▸ Your objective: Look through the entries below, please, and copy every line with the word "camera".

(Scene difference descriptions)
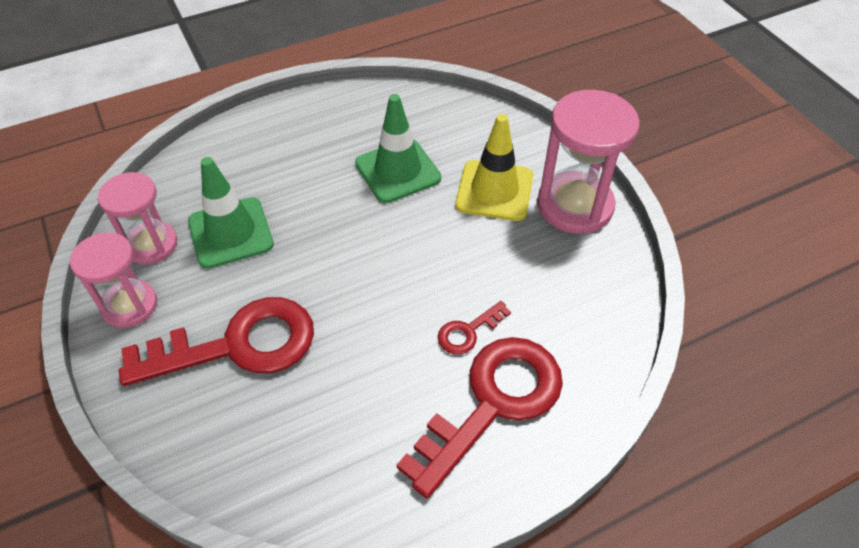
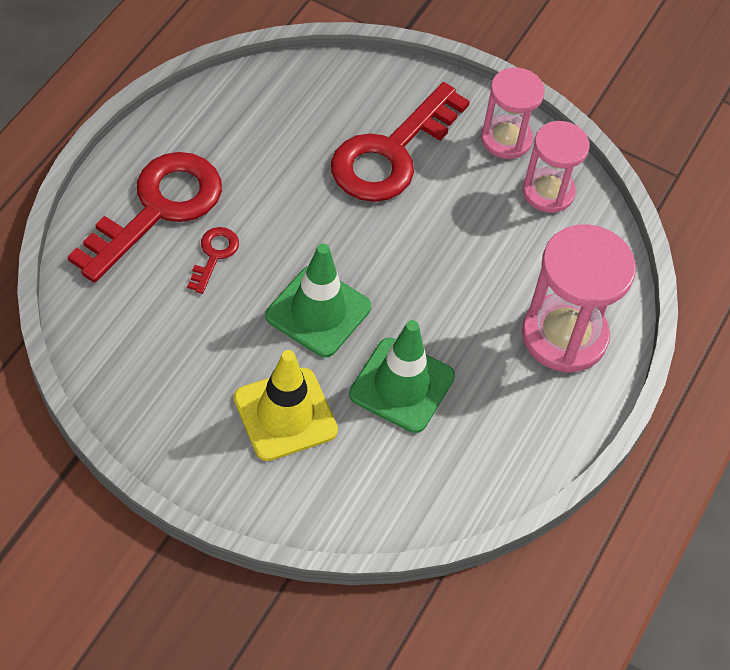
camera: 140 degrees right, 5 degrees up
green traffic cone [188,157,274,269] -> green traffic cone moved to [265,243,371,357]
red key [397,337,563,498] -> red key turned 150 degrees counterclockwise [68,152,222,283]
pink hourglass [537,90,640,234] -> pink hourglass moved to [522,224,636,373]

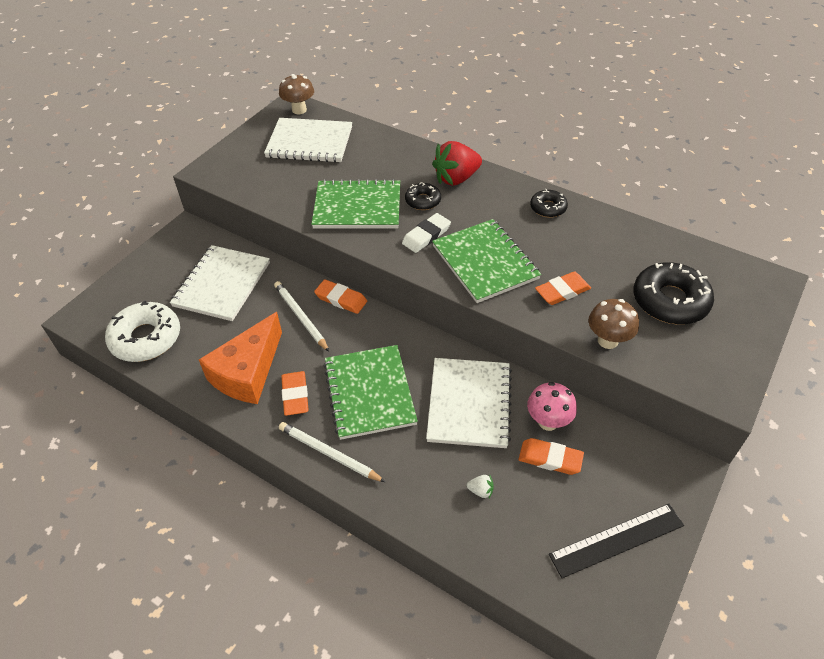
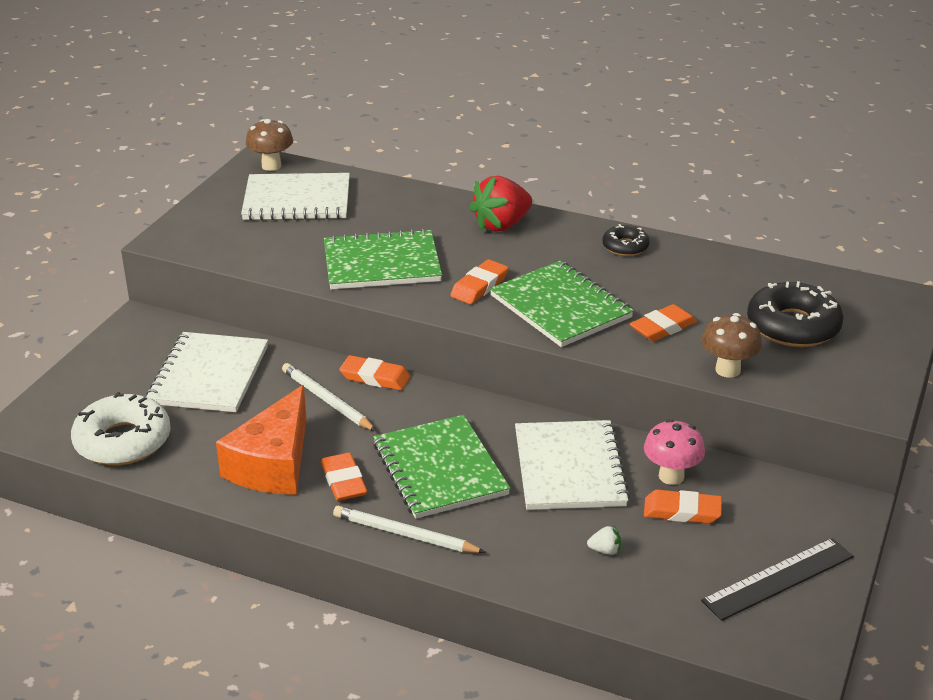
camera: 10 degrees left, 15 degrees down
white eraser [402,213,451,253] -> orange eraser [450,259,508,304]
black donut [405,182,441,210] -> none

▸ Response for this exercise:
camera: 140 degrees right, 5 degrees up
camera: 10 degrees left, 15 degrees down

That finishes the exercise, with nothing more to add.